>>>>

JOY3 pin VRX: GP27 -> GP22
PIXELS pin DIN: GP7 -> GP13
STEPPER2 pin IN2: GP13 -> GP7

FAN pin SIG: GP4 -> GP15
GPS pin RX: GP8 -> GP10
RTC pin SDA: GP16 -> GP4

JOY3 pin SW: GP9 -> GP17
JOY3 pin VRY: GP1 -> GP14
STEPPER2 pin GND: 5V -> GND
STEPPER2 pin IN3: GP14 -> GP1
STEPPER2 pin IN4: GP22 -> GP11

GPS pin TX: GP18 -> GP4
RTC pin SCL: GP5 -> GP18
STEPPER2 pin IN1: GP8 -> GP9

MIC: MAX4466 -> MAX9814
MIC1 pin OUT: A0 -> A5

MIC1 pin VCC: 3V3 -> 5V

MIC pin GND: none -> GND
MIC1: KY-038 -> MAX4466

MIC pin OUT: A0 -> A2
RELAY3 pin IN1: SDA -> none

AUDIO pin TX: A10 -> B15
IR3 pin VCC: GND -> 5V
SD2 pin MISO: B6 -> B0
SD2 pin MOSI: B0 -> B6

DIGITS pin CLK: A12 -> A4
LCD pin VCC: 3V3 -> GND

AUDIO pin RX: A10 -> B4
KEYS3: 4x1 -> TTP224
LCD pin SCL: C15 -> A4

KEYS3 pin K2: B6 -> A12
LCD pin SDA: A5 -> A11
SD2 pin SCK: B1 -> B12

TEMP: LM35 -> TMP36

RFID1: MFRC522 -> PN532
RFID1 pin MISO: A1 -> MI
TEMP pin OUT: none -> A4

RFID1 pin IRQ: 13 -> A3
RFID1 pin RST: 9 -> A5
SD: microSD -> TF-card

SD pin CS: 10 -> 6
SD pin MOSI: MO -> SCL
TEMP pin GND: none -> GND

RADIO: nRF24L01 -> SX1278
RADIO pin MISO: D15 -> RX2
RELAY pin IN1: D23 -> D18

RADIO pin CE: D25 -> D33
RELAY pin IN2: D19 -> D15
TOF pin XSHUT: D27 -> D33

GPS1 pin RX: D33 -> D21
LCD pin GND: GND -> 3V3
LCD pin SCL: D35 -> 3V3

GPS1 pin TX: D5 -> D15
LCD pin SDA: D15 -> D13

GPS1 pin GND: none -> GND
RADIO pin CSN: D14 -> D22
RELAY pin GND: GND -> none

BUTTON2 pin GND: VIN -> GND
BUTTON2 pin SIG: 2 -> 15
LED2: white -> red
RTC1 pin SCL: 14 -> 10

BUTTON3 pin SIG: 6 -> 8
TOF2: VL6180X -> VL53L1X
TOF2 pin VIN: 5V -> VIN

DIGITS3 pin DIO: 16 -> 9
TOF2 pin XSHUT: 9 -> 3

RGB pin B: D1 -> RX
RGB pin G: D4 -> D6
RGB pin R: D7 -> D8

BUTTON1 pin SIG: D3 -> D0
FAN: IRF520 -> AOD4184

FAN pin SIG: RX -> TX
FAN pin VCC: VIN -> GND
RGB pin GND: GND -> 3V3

<<<<

Write out only the lines that run from the line containing "DIGITS pin CLK: A12 -> A4" through the line containing "RADIO: nRF24L01 -> SX1278", both included, exactly as they appear above.

● **THE COMPLETED TASK**:
DIGITS pin CLK: A12 -> A4
LCD pin VCC: 3V3 -> GND

AUDIO pin RX: A10 -> B4
KEYS3: 4x1 -> TTP224
LCD pin SCL: C15 -> A4

KEYS3 pin K2: B6 -> A12
LCD pin SDA: A5 -> A11
SD2 pin SCK: B1 -> B12

TEMP: LM35 -> TMP36

RFID1: MFRC522 -> PN532
RFID1 pin MISO: A1 -> MI
TEMP pin OUT: none -> A4

RFID1 pin IRQ: 13 -> A3
RFID1 pin RST: 9 -> A5
SD: microSD -> TF-card

SD pin CS: 10 -> 6
SD pin MOSI: MO -> SCL
TEMP pin GND: none -> GND

RADIO: nRF24L01 -> SX1278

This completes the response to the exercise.